* **TASK REQUIREMENTS**
Starting with the line that has "dining table: (44, 174)" in the records below and ending with the line that has "boiler: (280, 498) -> (173, 142), moved", output those lines exactly and nothing more; omit the pictures.

* **RECORDED INFORMATION**
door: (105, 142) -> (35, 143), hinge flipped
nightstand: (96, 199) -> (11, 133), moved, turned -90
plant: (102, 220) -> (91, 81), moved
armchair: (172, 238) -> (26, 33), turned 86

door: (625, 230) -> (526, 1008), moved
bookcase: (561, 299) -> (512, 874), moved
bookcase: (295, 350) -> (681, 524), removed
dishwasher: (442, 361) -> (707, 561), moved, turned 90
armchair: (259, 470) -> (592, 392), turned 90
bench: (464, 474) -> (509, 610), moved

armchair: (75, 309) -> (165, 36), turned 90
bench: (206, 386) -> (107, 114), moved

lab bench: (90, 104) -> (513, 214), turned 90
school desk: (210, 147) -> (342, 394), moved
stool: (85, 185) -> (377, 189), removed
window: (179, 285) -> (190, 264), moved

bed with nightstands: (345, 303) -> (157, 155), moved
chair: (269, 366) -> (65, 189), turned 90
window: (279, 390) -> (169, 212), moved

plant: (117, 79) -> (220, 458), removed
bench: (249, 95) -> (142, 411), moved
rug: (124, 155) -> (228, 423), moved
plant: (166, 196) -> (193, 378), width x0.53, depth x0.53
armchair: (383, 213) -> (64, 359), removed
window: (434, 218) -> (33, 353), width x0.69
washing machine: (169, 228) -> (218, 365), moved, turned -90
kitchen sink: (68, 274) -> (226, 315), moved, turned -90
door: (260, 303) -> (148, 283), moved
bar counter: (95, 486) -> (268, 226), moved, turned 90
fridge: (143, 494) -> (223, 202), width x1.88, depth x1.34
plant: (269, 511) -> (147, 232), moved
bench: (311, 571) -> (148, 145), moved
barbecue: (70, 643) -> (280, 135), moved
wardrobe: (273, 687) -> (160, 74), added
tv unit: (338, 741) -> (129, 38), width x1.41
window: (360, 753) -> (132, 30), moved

==

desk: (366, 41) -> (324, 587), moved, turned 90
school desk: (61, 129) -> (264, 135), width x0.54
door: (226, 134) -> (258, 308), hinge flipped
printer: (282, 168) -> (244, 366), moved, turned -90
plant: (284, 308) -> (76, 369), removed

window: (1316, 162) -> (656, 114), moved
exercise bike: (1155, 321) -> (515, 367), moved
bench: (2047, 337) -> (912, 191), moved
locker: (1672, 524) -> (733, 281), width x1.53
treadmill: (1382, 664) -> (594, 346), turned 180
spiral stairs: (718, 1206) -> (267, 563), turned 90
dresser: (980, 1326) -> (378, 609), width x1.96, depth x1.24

* * *

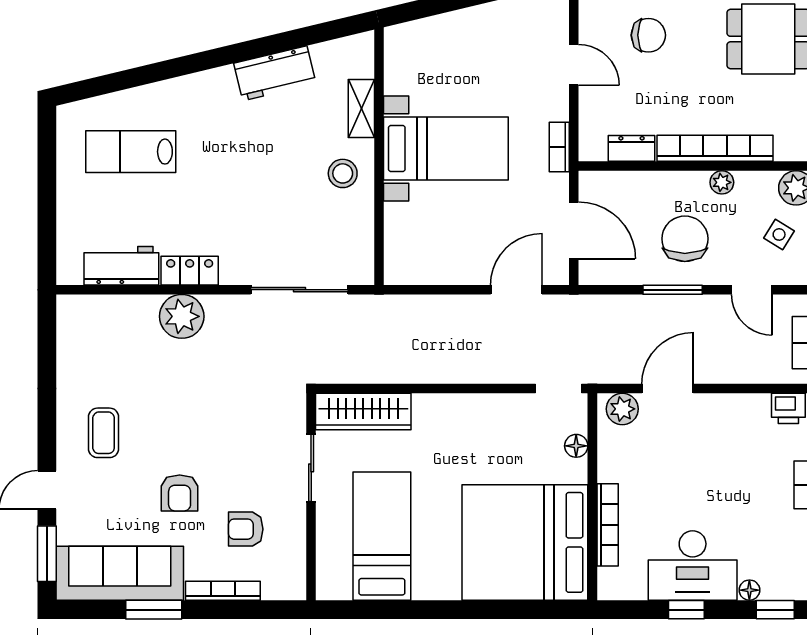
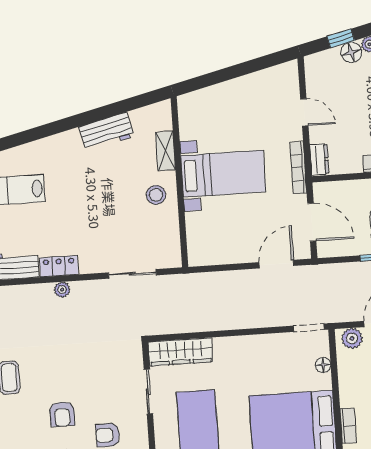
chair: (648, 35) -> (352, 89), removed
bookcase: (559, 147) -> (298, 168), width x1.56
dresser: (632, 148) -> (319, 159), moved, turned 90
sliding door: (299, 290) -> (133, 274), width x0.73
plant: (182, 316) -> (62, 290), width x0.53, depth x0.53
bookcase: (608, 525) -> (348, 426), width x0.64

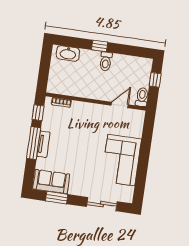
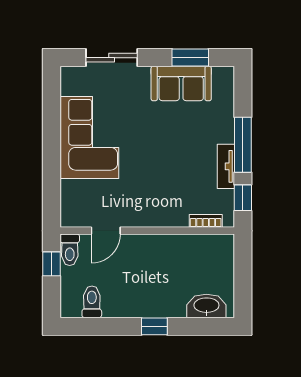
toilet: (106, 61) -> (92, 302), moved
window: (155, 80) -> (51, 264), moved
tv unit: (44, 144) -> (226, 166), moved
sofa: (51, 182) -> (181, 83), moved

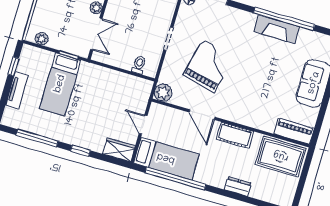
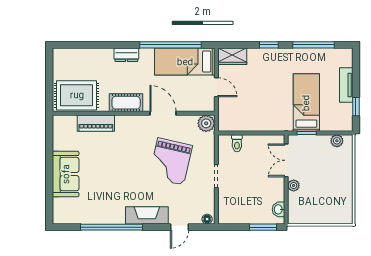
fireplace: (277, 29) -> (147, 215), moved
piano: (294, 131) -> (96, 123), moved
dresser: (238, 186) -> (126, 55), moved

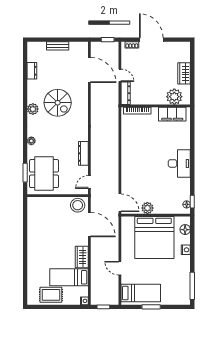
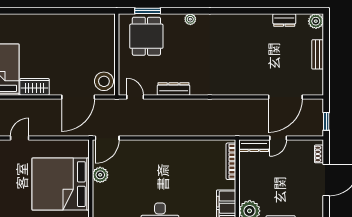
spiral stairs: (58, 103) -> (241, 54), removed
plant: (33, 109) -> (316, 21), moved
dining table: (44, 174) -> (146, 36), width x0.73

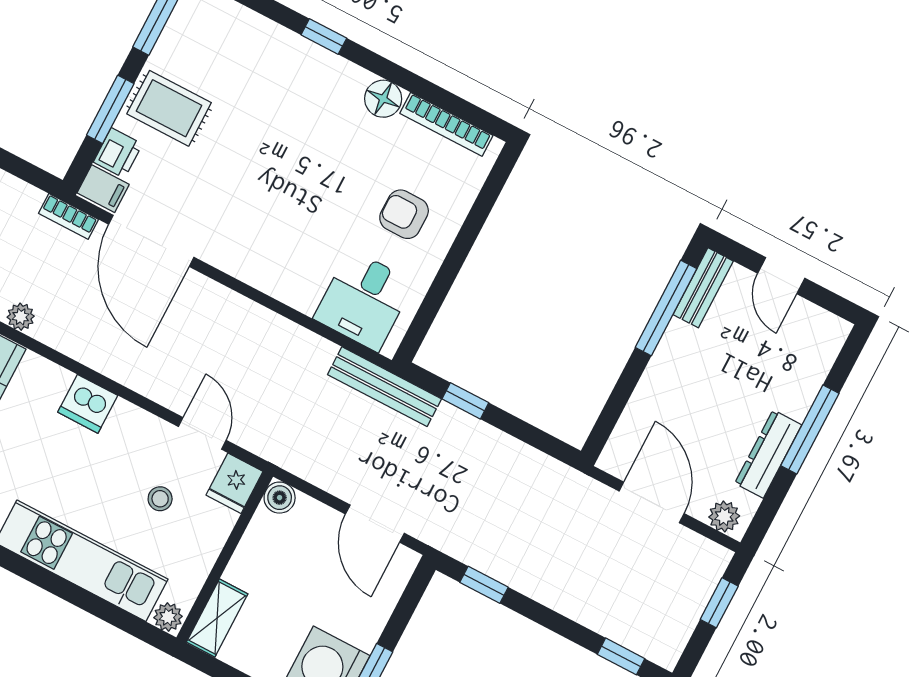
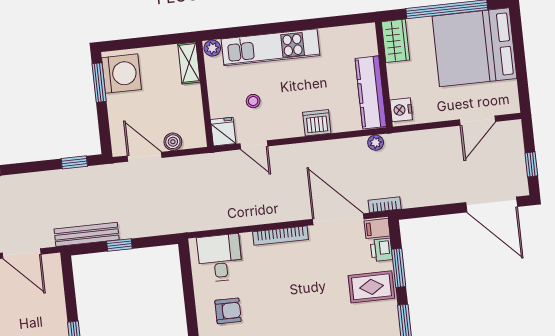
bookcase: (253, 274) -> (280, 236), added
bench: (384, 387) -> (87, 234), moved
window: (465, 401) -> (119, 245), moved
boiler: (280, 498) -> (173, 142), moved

* **EXPECTED ANSWER**
dining table: (44, 174) -> (146, 36), width x0.73

bookcase: (253, 274) -> (280, 236), added
bench: (384, 387) -> (87, 234), moved
window: (465, 401) -> (119, 245), moved
boiler: (280, 498) -> (173, 142), moved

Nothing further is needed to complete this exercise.